- _INPUT MATERIAL_
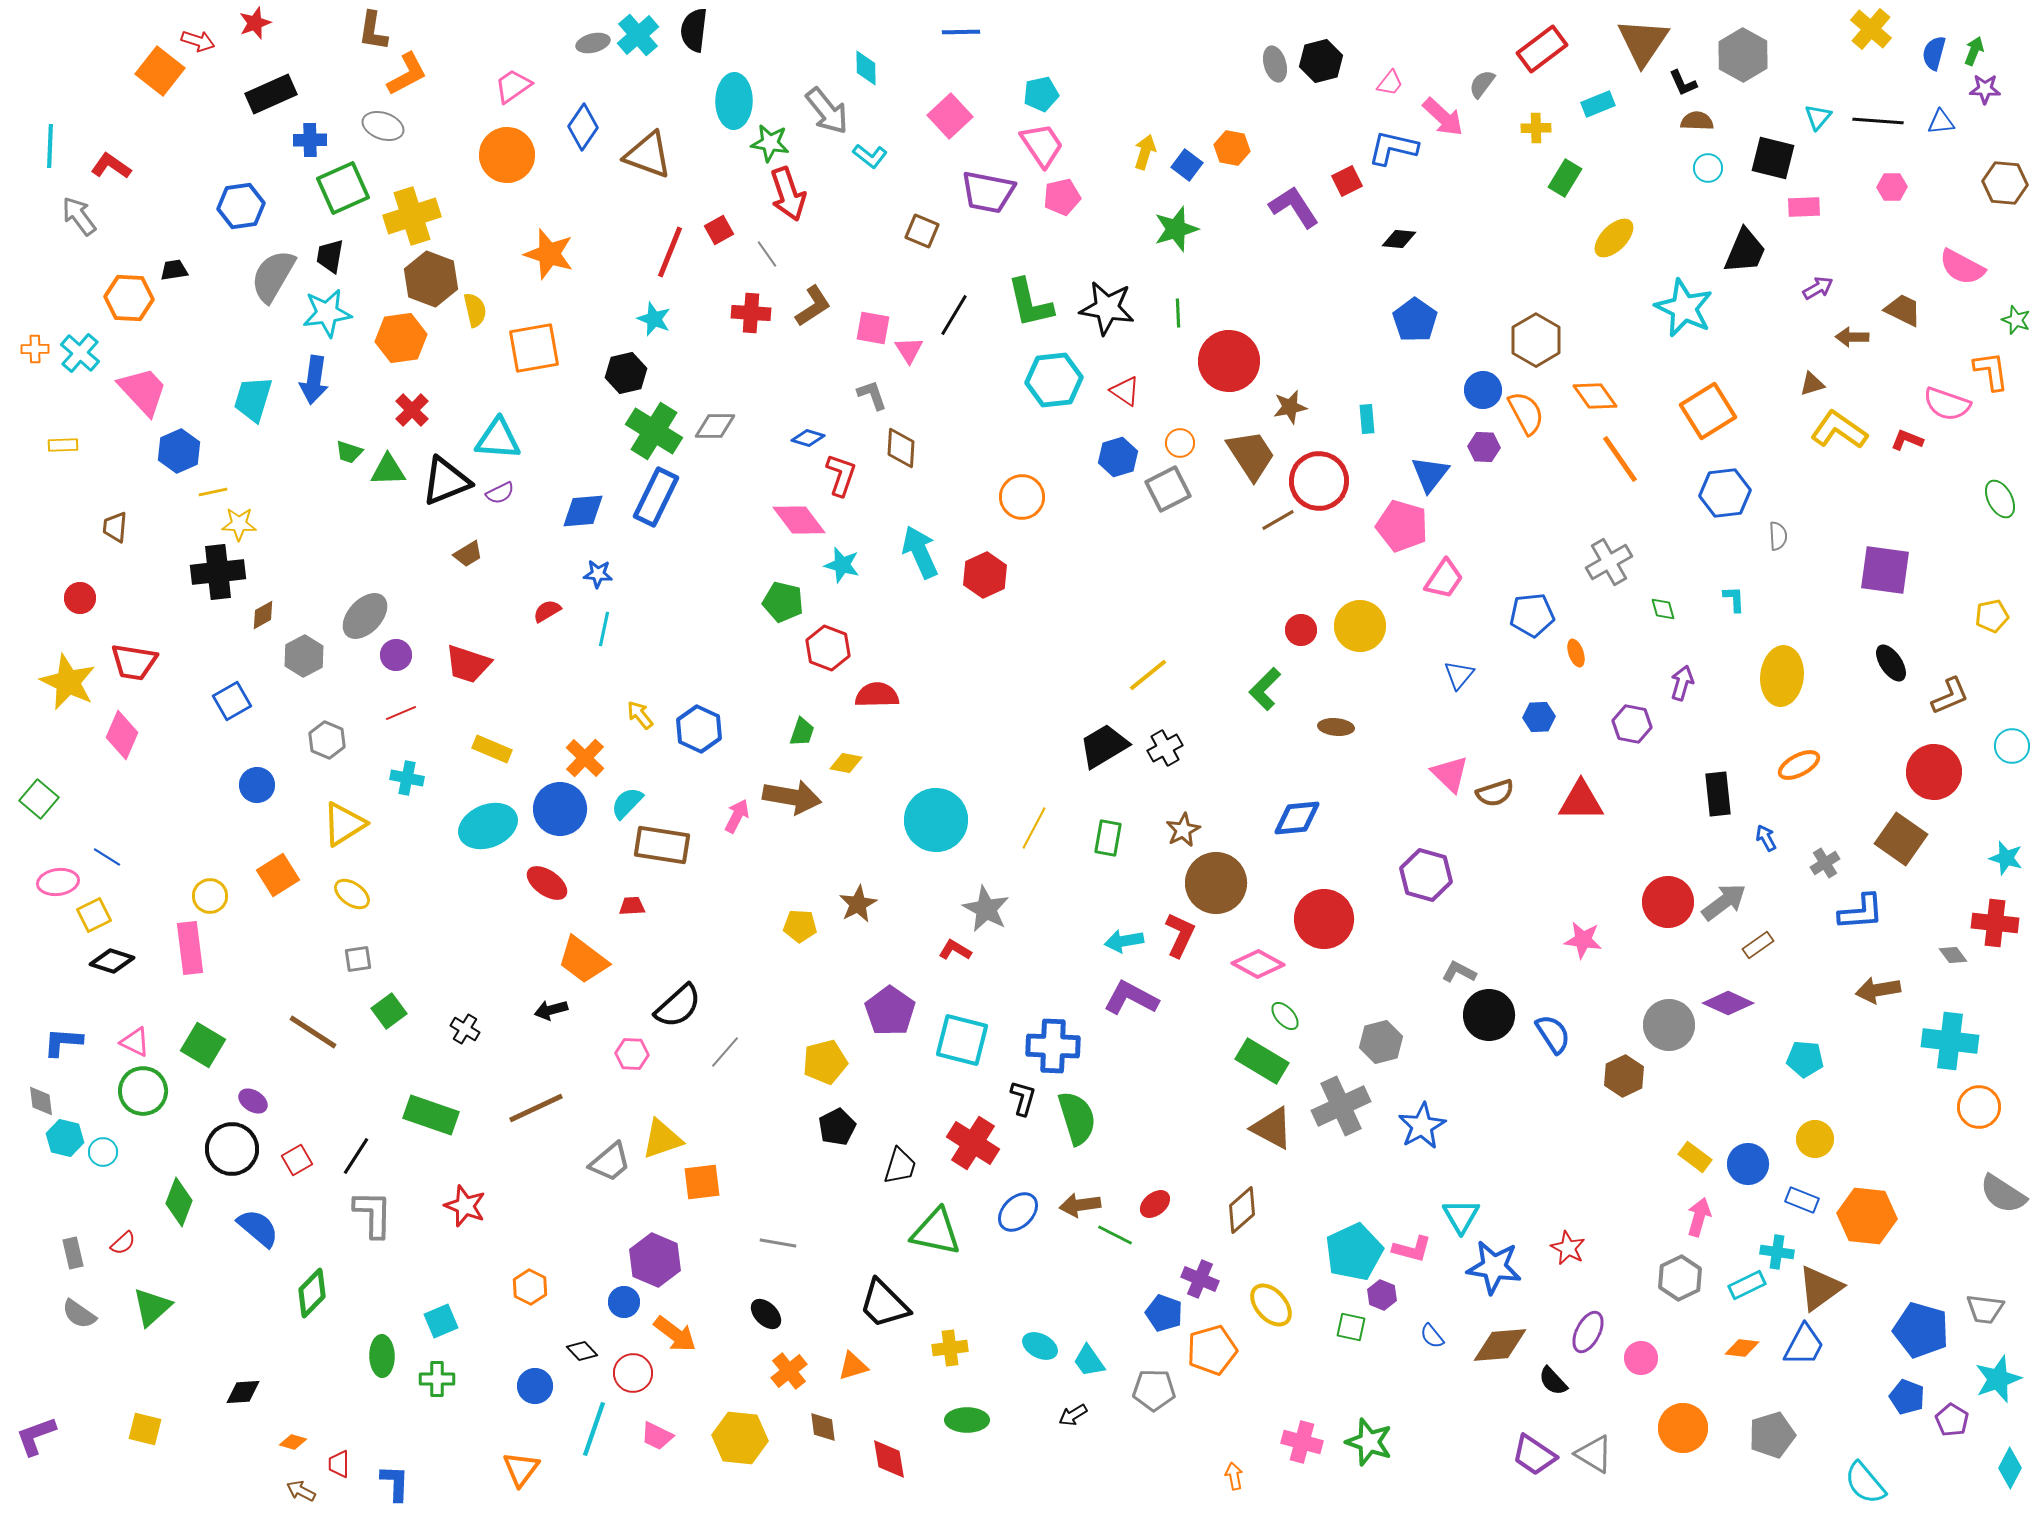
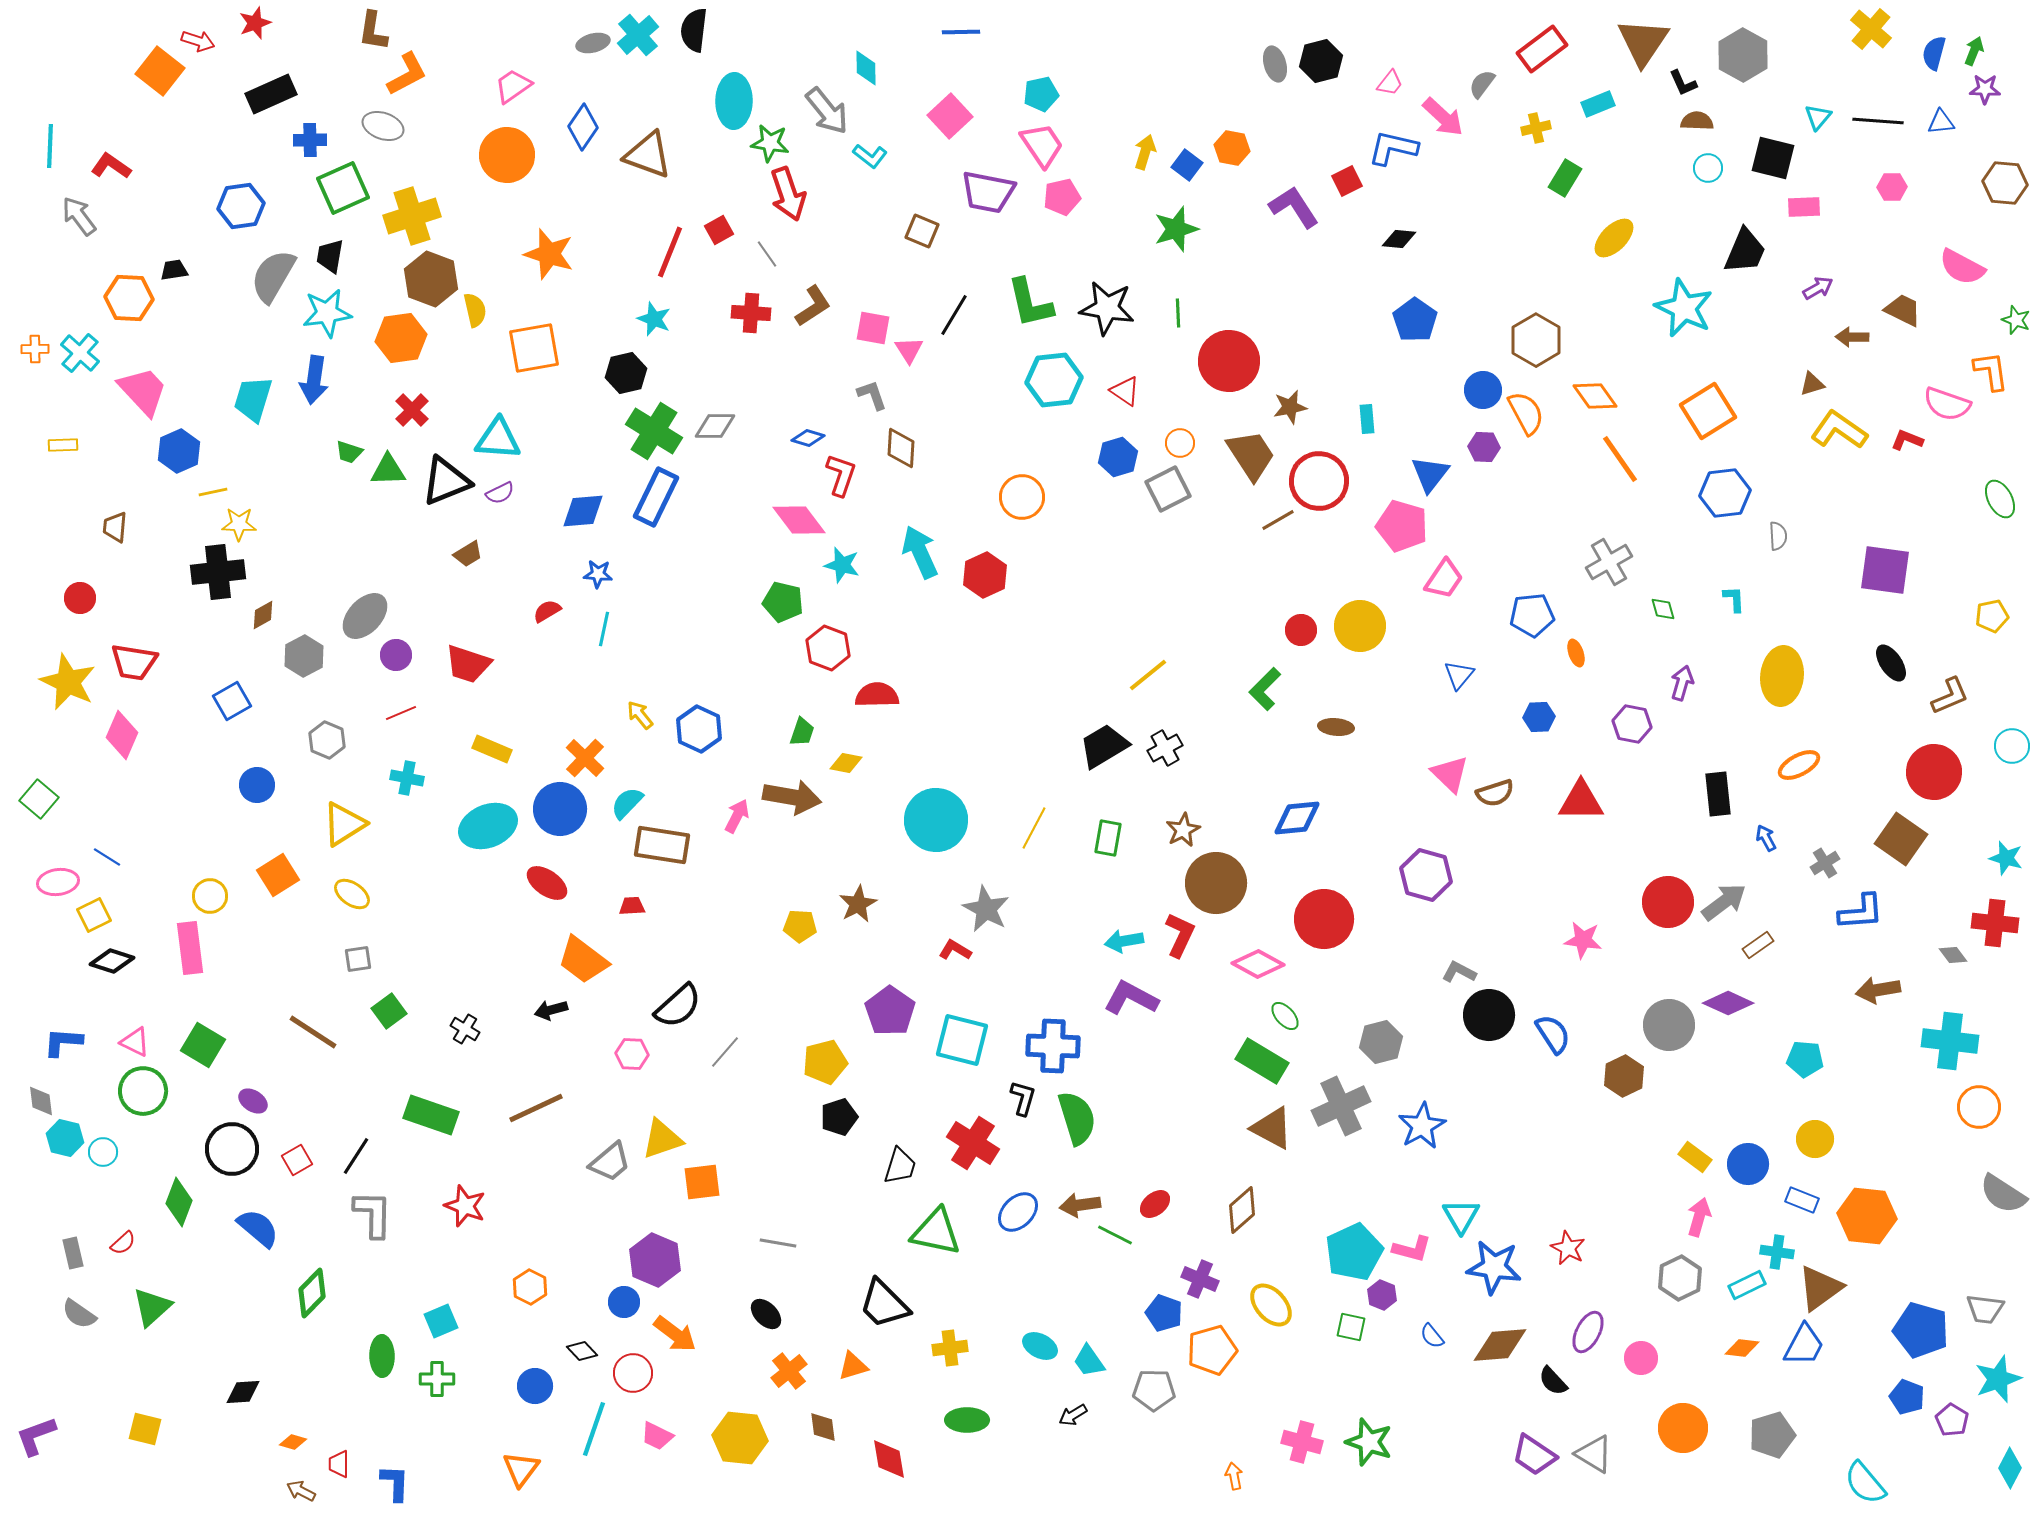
yellow cross at (1536, 128): rotated 12 degrees counterclockwise
black pentagon at (837, 1127): moved 2 px right, 10 px up; rotated 9 degrees clockwise
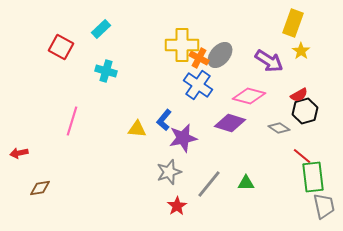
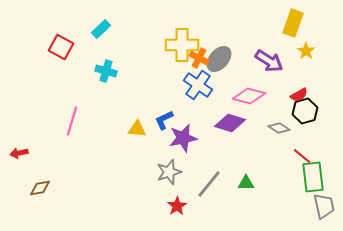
yellow star: moved 5 px right
gray ellipse: moved 1 px left, 4 px down
blue L-shape: rotated 25 degrees clockwise
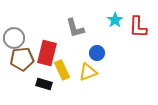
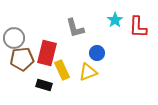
black rectangle: moved 1 px down
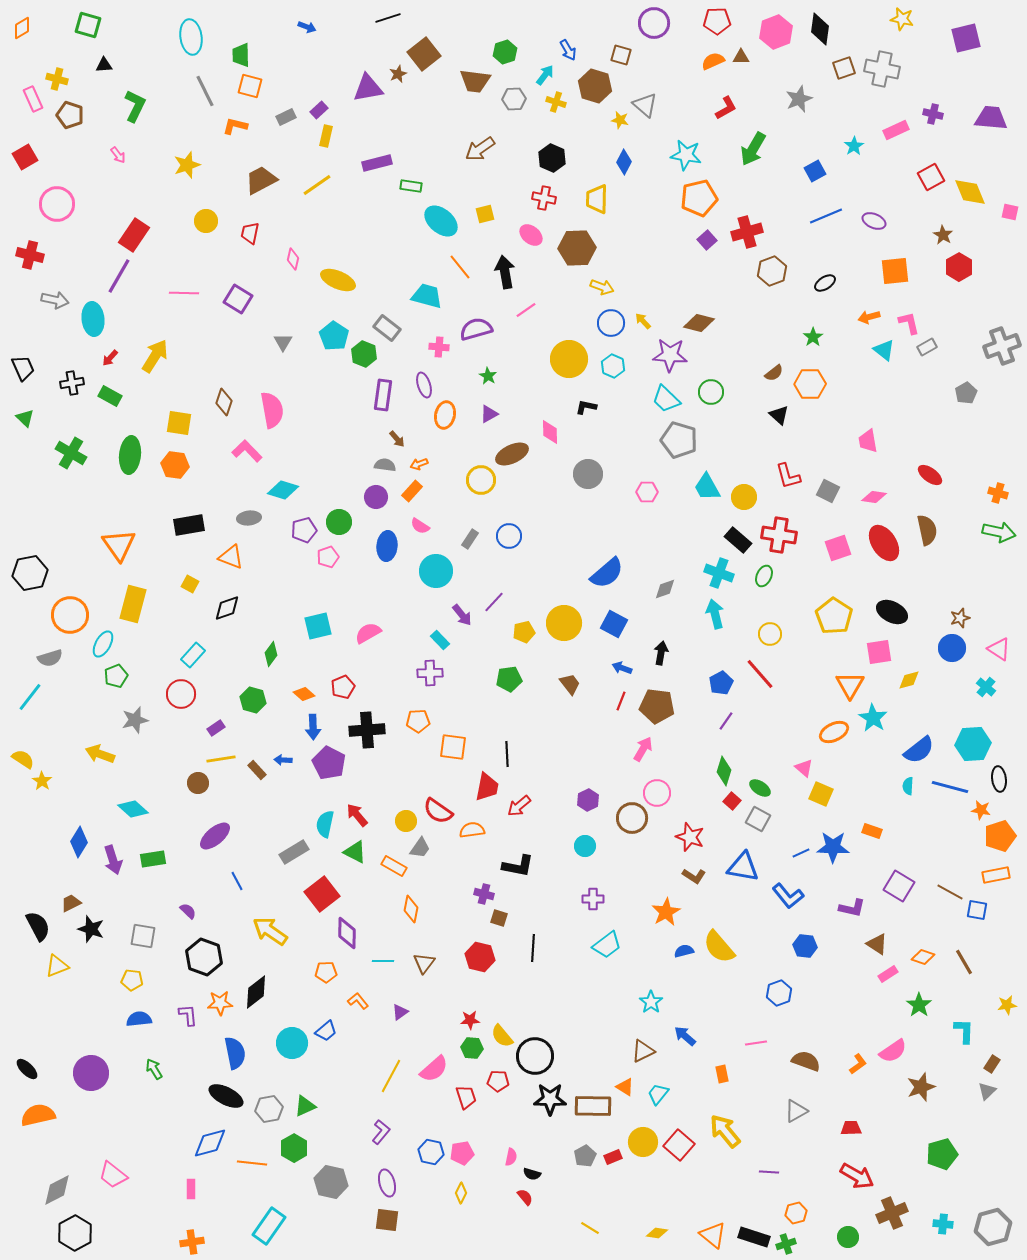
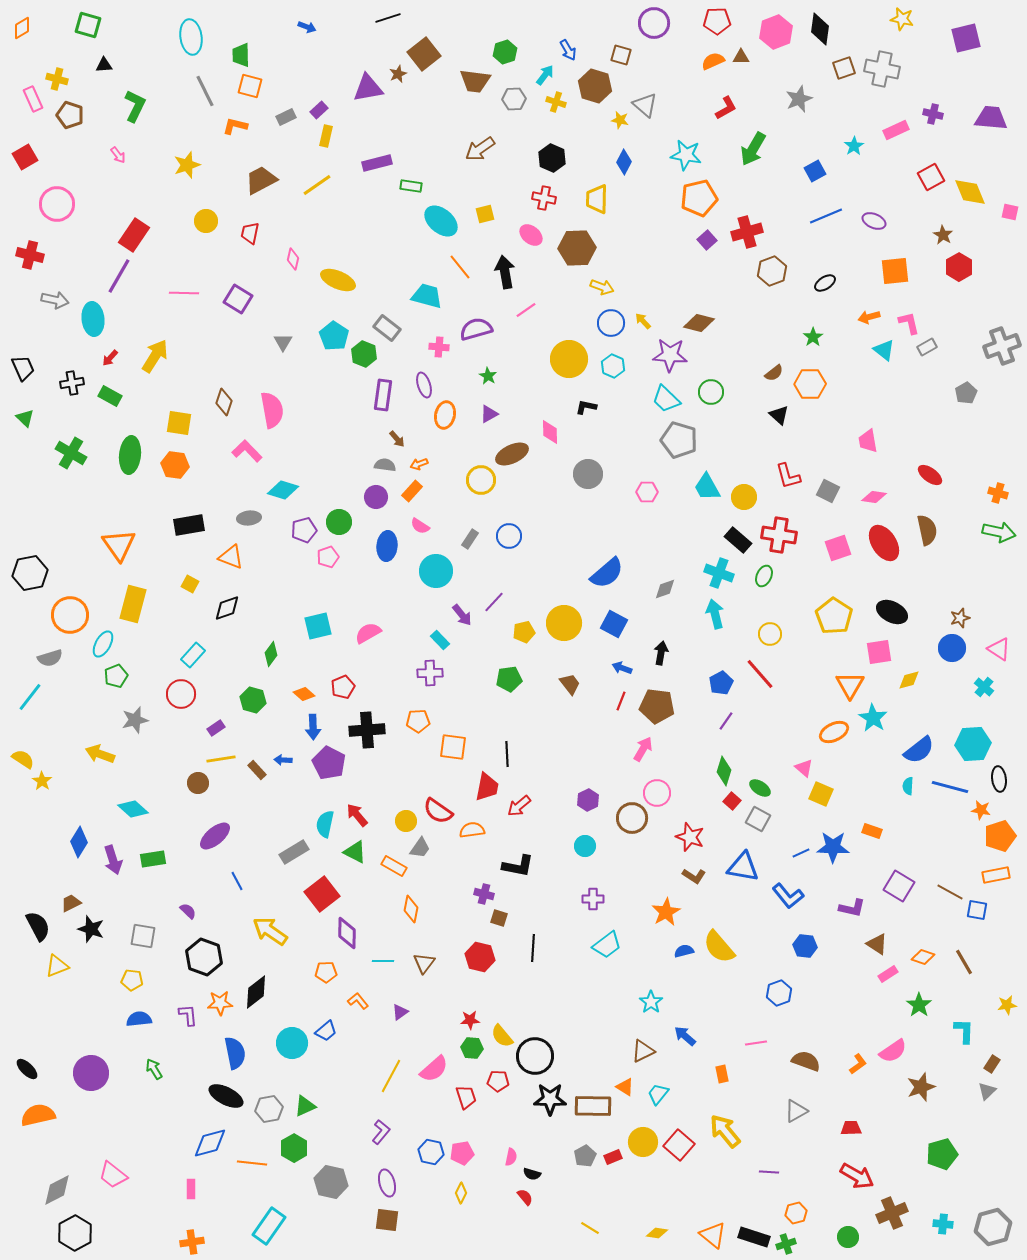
cyan cross at (986, 687): moved 2 px left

- _WORK TASK_
Only lines holding "right" are wanted; copy all of them from the listing.

- _OUTPUT BELOW_
black pentagon at (837, 1127): moved 2 px right, 10 px up; rotated 9 degrees clockwise
yellow star: moved 5 px right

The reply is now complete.